◆ TASK DIRECTIONS
Output every entry exactly, without any pictures.

◆ Object matching data
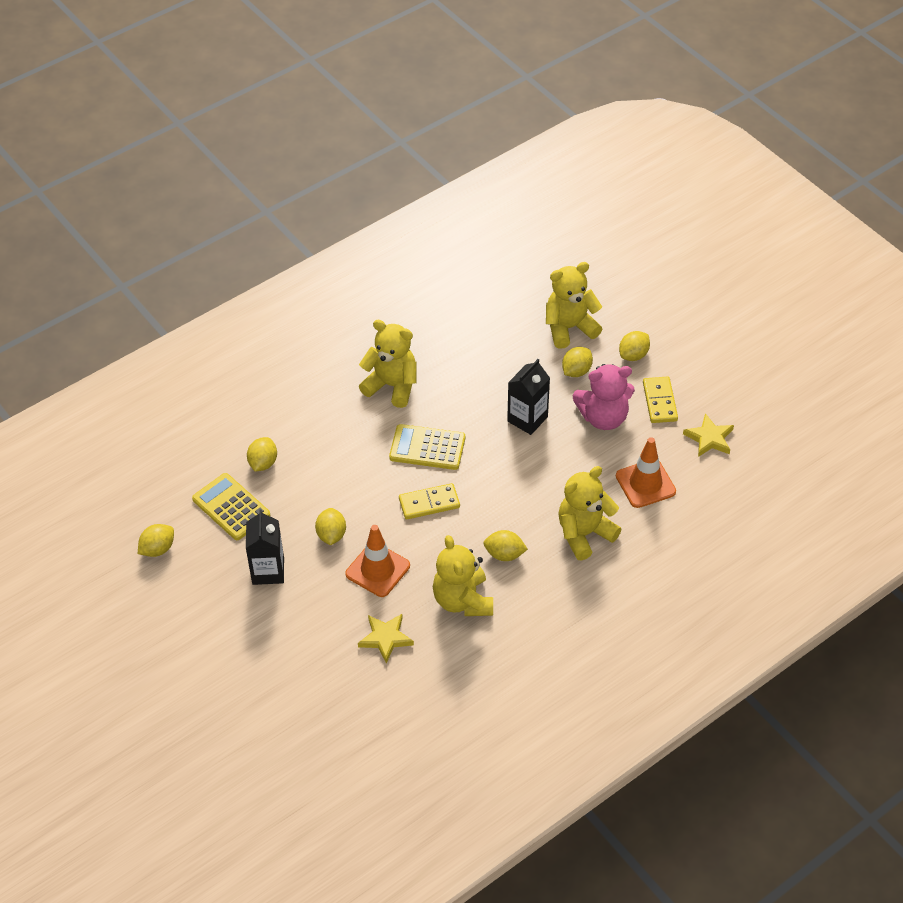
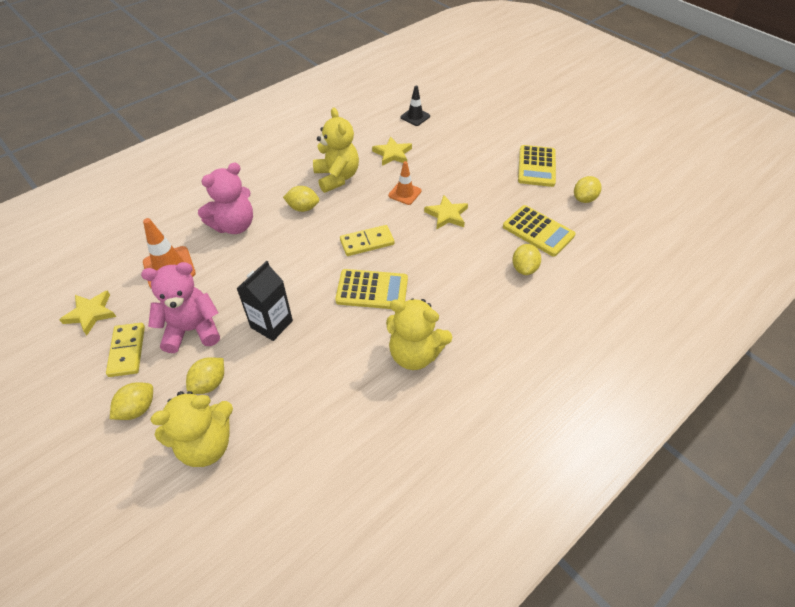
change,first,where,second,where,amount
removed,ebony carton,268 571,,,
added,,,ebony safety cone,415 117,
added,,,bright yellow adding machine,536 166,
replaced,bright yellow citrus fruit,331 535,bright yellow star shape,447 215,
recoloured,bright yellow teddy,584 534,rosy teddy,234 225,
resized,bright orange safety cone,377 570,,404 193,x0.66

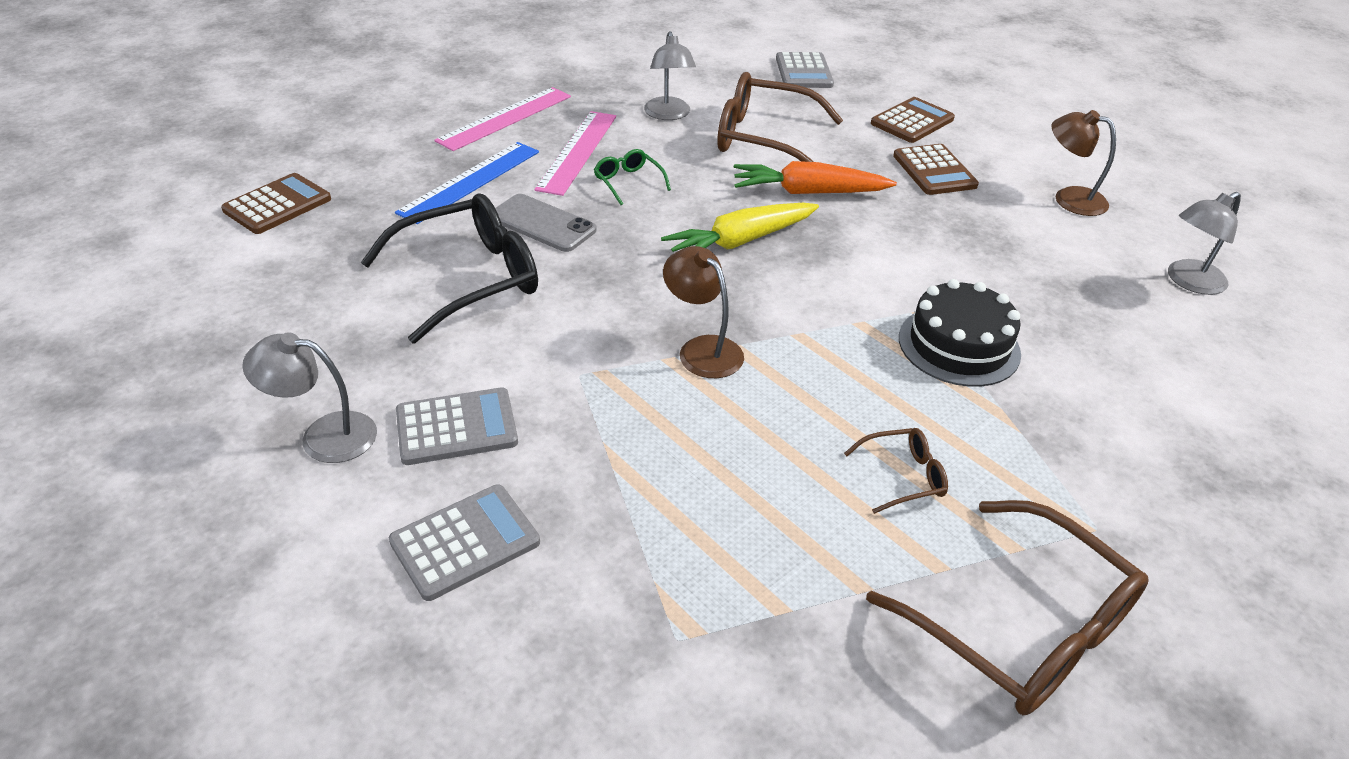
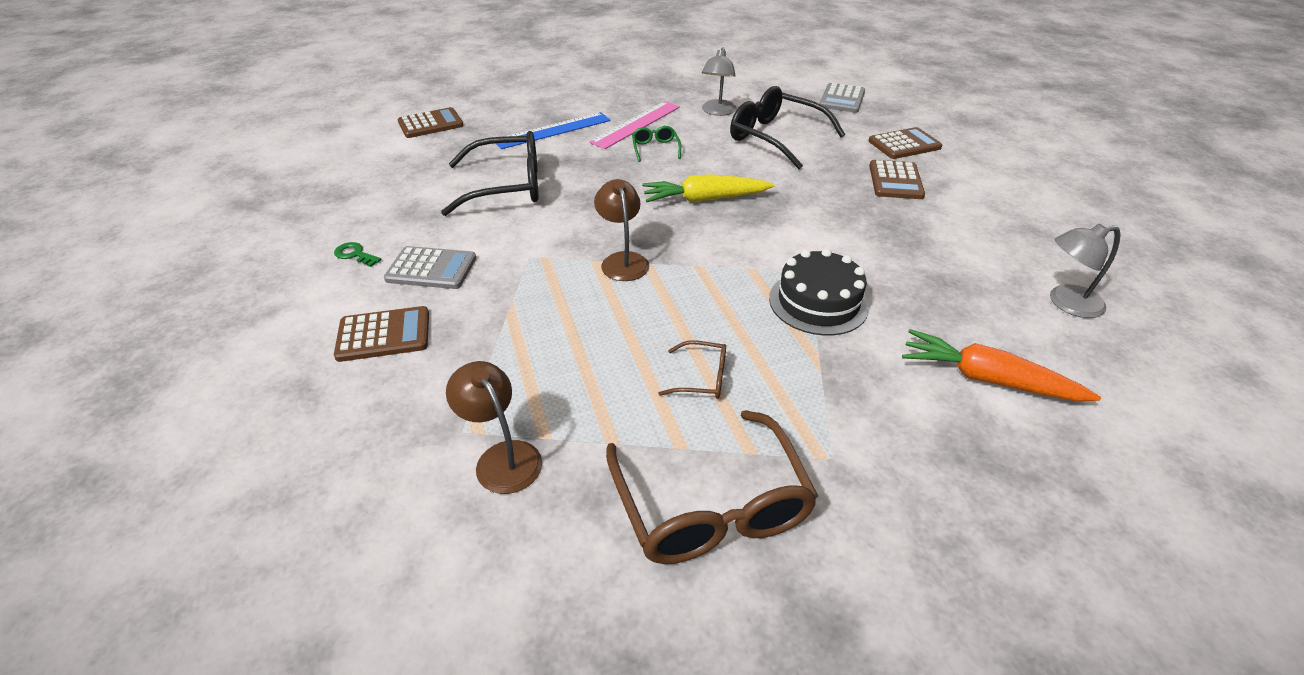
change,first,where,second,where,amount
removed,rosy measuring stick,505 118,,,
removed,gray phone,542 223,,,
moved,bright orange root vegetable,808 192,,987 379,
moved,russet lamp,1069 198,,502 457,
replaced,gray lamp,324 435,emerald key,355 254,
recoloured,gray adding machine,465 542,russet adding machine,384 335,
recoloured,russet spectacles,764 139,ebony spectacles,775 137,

◆ ANSWER SECTION
change,first,where,second,where,amount
removed,ebony carton,268 571,,,
added,,,ebony safety cone,415 117,
added,,,bright yellow adding machine,536 166,
replaced,bright yellow citrus fruit,331 535,bright yellow star shape,447 215,
recoloured,bright yellow teddy,584 534,rosy teddy,234 225,
resized,bright orange safety cone,377 570,,404 193,x0.66

change,first,where,second,where,amount
removed,rosy measuring stick,505 118,,,
removed,gray phone,542 223,,,
moved,bright orange root vegetable,808 192,,987 379,
moved,russet lamp,1069 198,,502 457,
replaced,gray lamp,324 435,emerald key,355 254,
recoloured,gray adding machine,465 542,russet adding machine,384 335,
recoloured,russet spectacles,764 139,ebony spectacles,775 137,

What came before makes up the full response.